WORK TO COMPLETE:
Quote the data below in full, minus the images.

RECORD EXTRACTS:

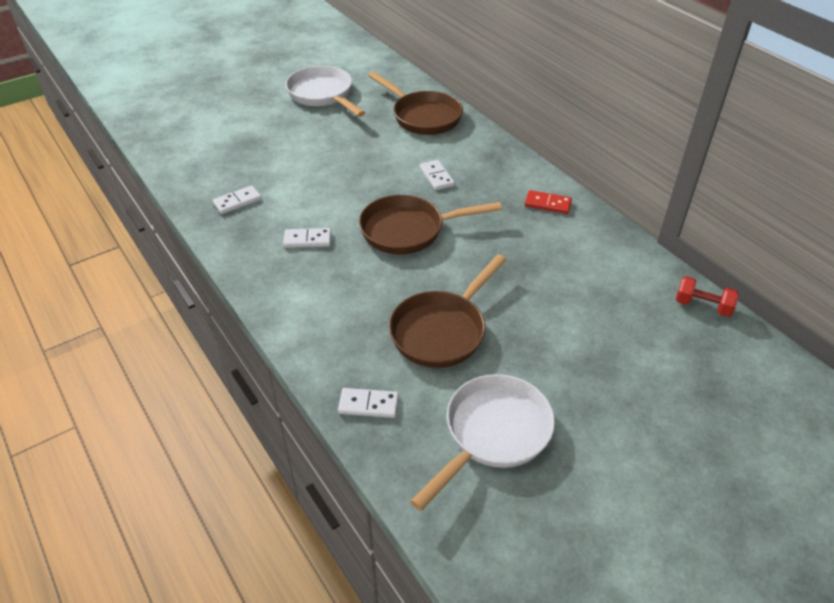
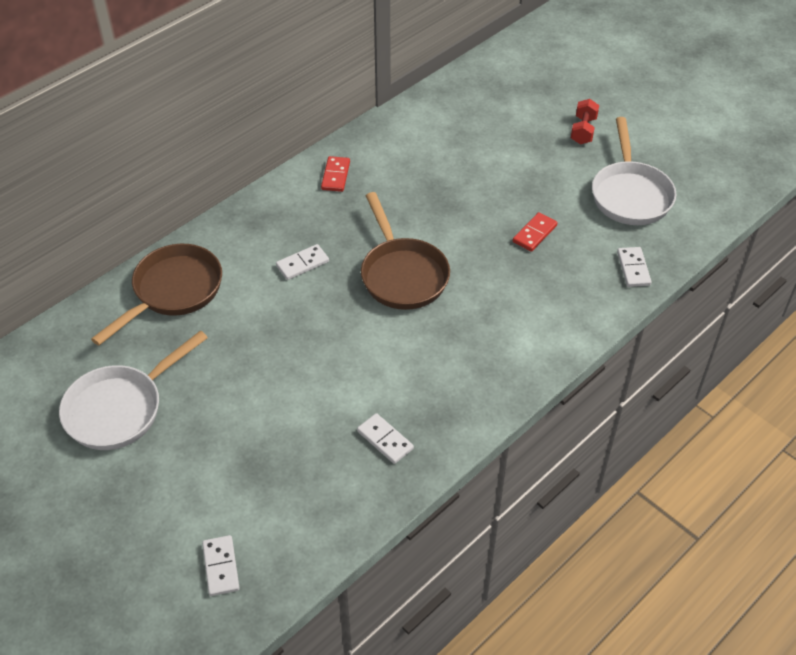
camera: 100 degrees left, 5 degrees up
(307, 240) = (438, 355): white domino -> white domino (221, 567)
(442, 330) = (534, 233): brown pan -> red domino
(492, 434) = (630, 194): white pan -> white pan turned 120 degrees counterclockwise
(702, 306) = (454, 85): red dumbbell -> red dumbbell (583, 131)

EXPECTED ANSWER:
camera: 100 degrees left, 5 degrees up
(307, 240) = (438, 355): white domino -> white domino (221, 567)
(442, 330) = (534, 233): brown pan -> red domino
(492, 434) = (630, 194): white pan -> white pan turned 120 degrees counterclockwise
(702, 306) = (454, 85): red dumbbell -> red dumbbell (583, 131)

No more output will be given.